Information supplied:
BEGIN

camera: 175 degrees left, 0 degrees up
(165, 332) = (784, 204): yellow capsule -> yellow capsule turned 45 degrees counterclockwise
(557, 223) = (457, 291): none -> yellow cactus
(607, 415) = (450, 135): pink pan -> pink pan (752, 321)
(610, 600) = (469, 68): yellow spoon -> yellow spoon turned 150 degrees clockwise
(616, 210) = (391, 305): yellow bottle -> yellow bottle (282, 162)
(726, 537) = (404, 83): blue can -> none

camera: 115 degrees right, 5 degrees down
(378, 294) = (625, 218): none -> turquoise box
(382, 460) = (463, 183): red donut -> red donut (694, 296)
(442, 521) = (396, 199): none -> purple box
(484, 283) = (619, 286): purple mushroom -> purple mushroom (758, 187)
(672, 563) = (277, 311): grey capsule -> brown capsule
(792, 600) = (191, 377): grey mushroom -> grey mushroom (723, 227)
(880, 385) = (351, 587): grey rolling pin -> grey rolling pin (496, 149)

END
BEGIN

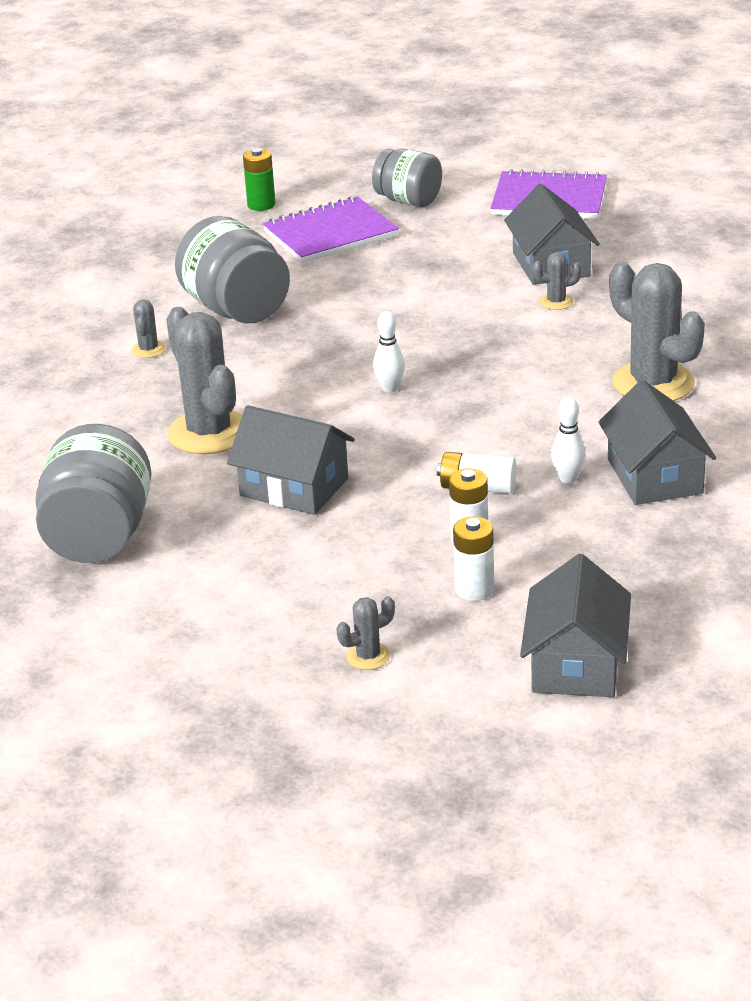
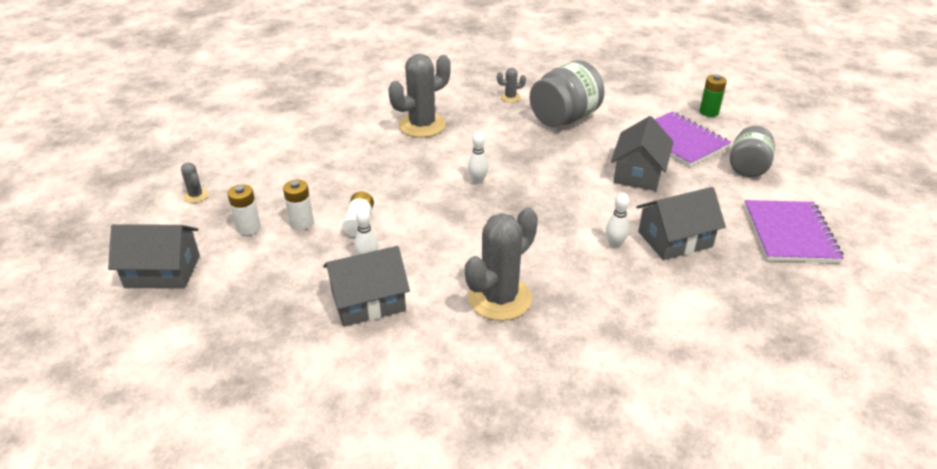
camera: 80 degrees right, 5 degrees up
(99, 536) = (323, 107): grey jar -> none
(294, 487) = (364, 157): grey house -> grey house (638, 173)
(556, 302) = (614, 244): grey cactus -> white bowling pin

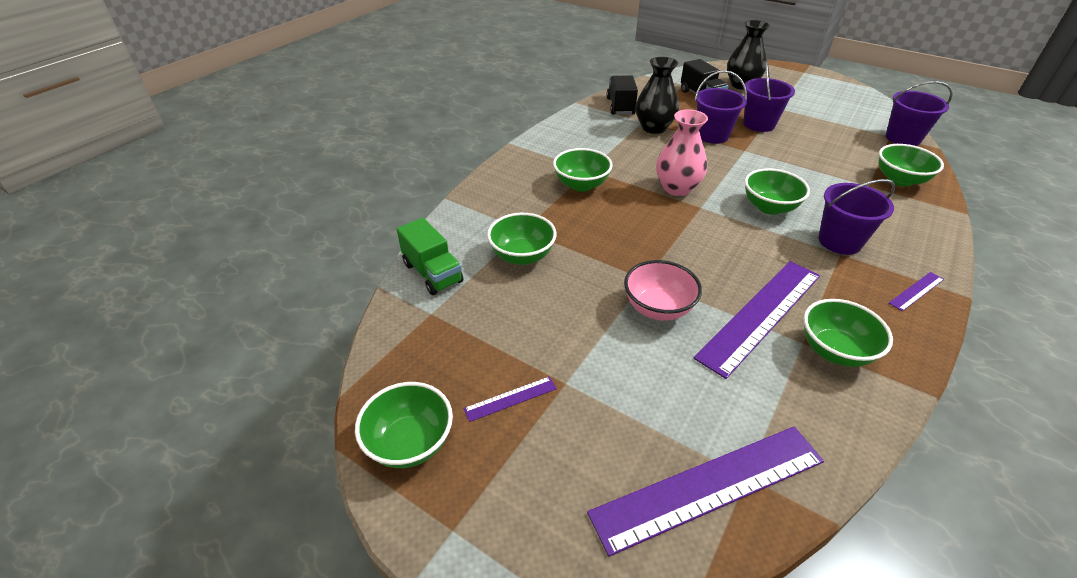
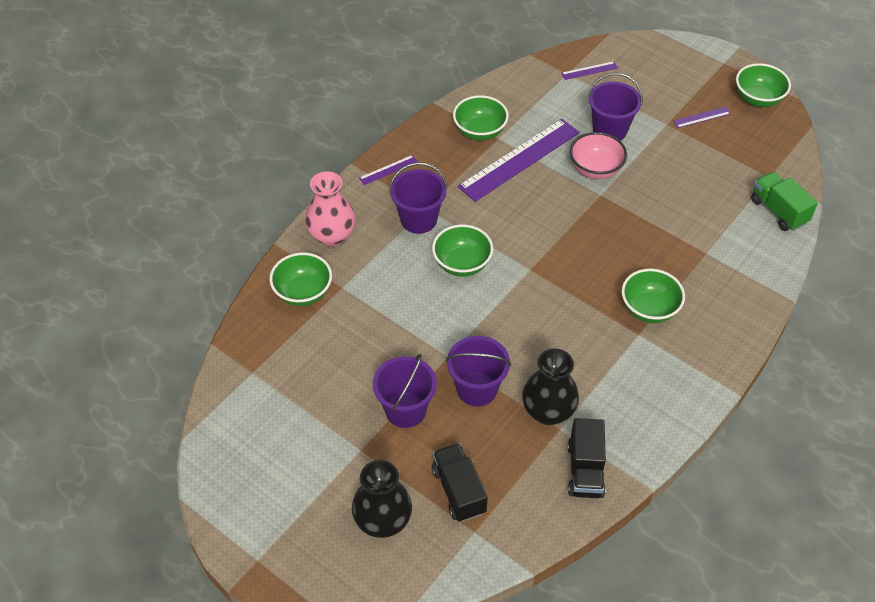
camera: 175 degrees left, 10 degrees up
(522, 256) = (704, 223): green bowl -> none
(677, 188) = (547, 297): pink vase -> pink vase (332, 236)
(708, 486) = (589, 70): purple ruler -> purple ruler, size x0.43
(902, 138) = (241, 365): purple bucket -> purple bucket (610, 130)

END
BEGIN

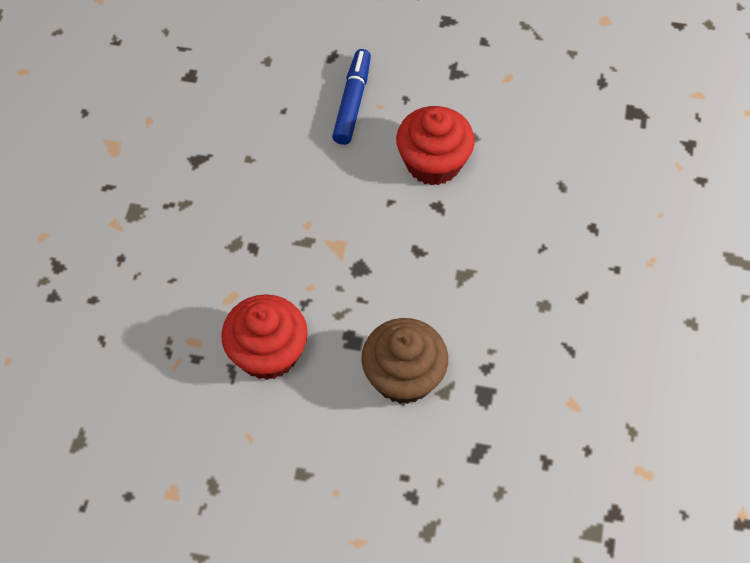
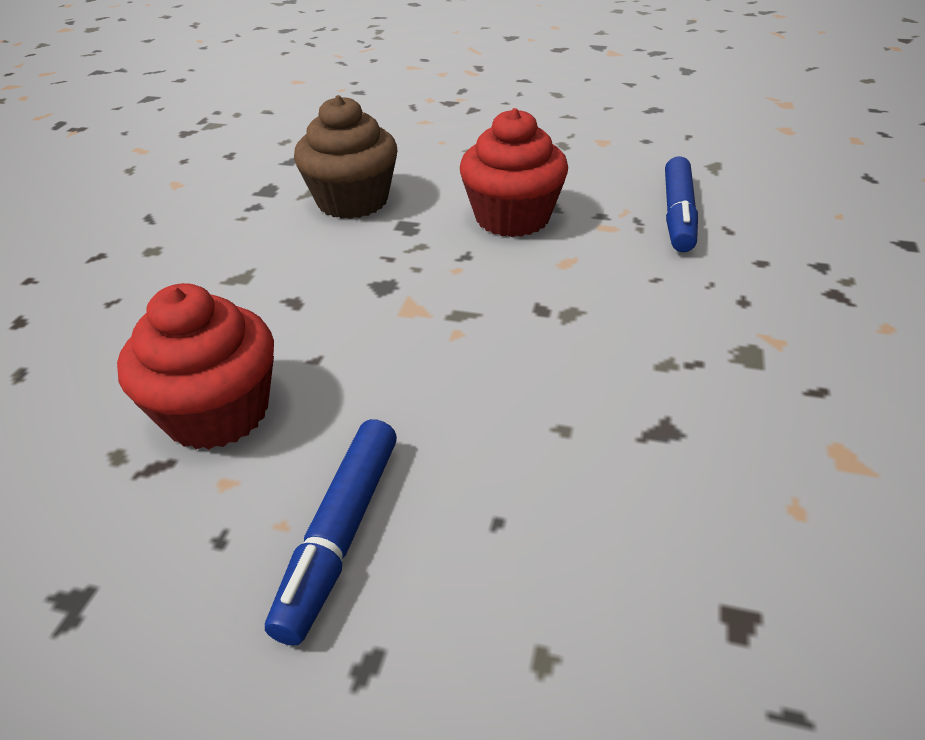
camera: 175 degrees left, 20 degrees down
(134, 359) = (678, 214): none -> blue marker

END

Work to complete:
Going by the data above, give back only the lines from the one containing "camera: 80 degrees right, 5 degrees up" through the one containing "(902, 138) = (241, 365): purple", exactly as they stand, both ends included and no images.

Written reply:
camera: 80 degrees right, 5 degrees up
(99, 536) = (323, 107): grey jar -> none
(294, 487) = (364, 157): grey house -> grey house (638, 173)
(556, 302) = (614, 244): grey cactus -> white bowling pin

camera: 175 degrees left, 10 degrees up
(522, 256) = (704, 223): green bowl -> none
(677, 188) = (547, 297): pink vase -> pink vase (332, 236)
(708, 486) = (589, 70): purple ruler -> purple ruler, size x0.43
(902, 138) = (241, 365): purple bucket -> purple bucket (610, 130)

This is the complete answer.